**Task directions**
Return the data exactly, apart from leaving out the pictures.

[Object state change records]
((

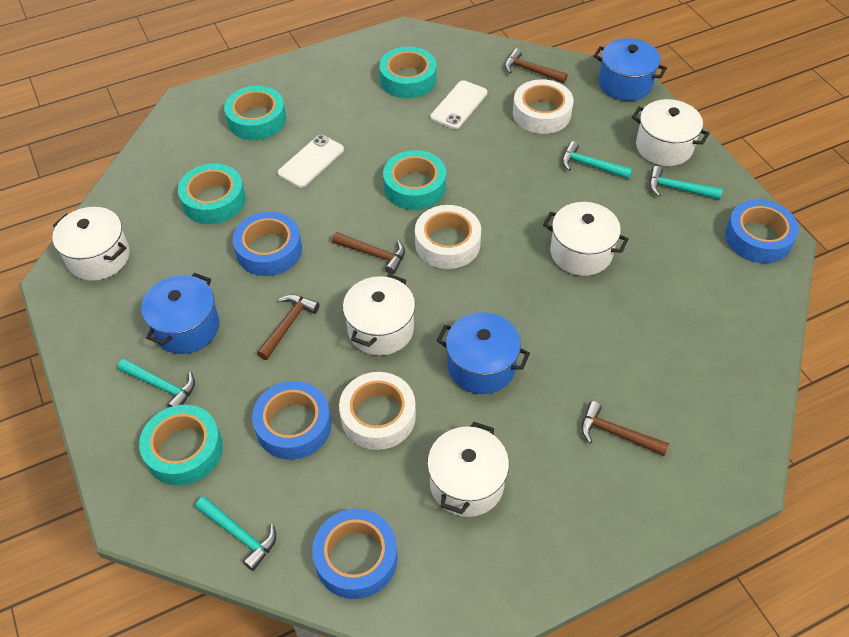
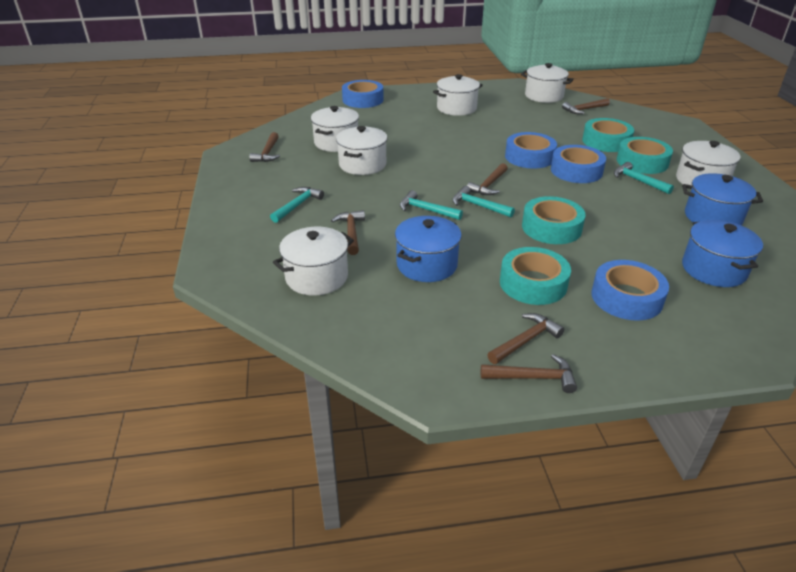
brown hammer: 4 -> 6
turquoise tape: 5 -> 4
white phone: 2 -> 0
white pot: 5 -> 6
white tape: 3 -> 0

))

**Response to the exercise**
brown hammer: 4 -> 6
turquoise tape: 5 -> 4
white phone: 2 -> 0
white pot: 5 -> 6
white tape: 3 -> 0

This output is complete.